What to work on: Where does "turquoise" occur in the listing? Copy every line that holds it.

Given information:
□ □ □
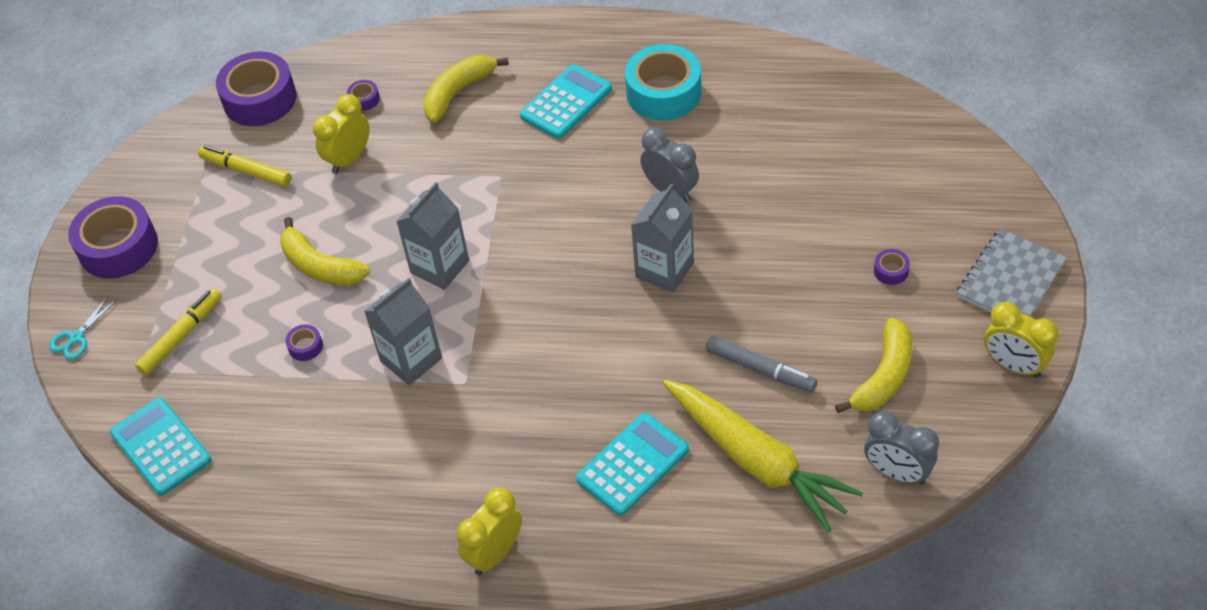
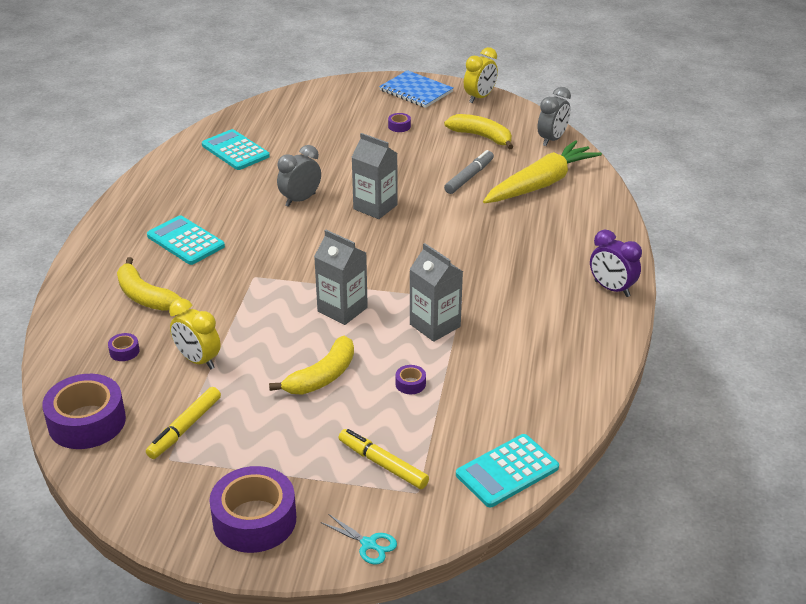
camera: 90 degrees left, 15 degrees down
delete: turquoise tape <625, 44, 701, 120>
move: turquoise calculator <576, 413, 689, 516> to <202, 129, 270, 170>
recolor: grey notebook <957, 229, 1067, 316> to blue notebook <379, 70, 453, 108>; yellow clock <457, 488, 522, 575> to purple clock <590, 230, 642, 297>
□ □ □
Finished task:
delete: turquoise tape <625, 44, 701, 120>
move: turquoise calculator <576, 413, 689, 516> to <202, 129, 270, 170>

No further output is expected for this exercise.